Task brief: For the entries that follow, restate word for word the line containing "camera: 65 degrees right, 10 degrees down", the line containing "(217, 456) = (288, 282): brown", and every line that lies between them.

Data to process:
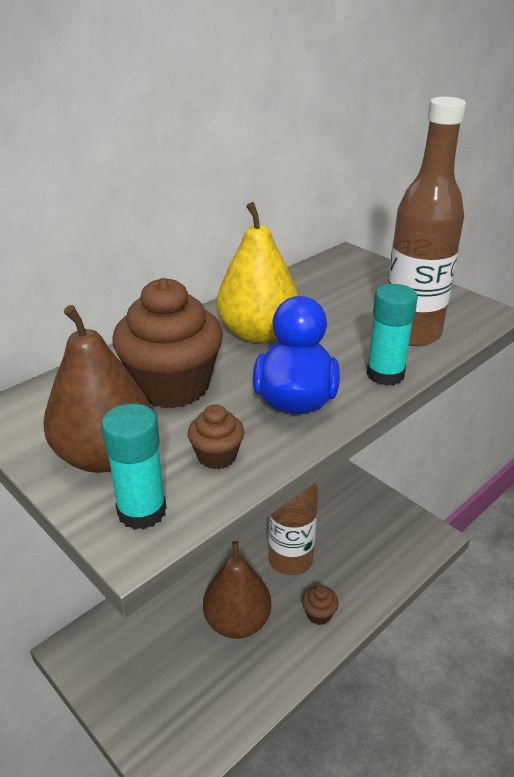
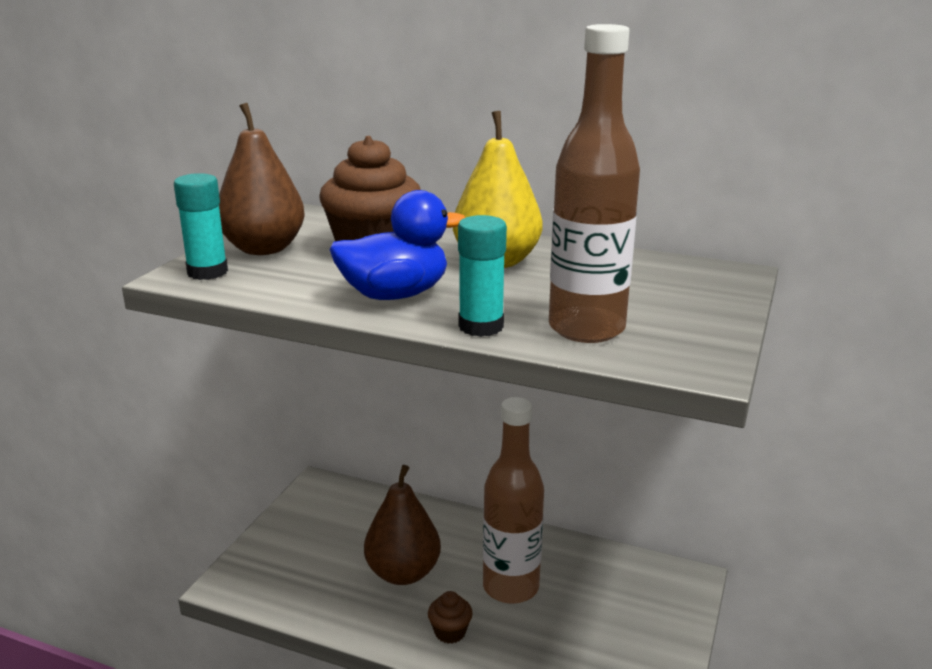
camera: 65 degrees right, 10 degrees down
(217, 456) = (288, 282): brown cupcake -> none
---
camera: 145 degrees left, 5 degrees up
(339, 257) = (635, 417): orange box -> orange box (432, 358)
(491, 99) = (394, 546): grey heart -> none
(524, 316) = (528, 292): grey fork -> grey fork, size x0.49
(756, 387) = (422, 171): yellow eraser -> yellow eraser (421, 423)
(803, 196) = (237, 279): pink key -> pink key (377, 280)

Solution:
camera: 65 degrees right, 10 degrees down
(217, 456) = (288, 282): brown cupcake -> none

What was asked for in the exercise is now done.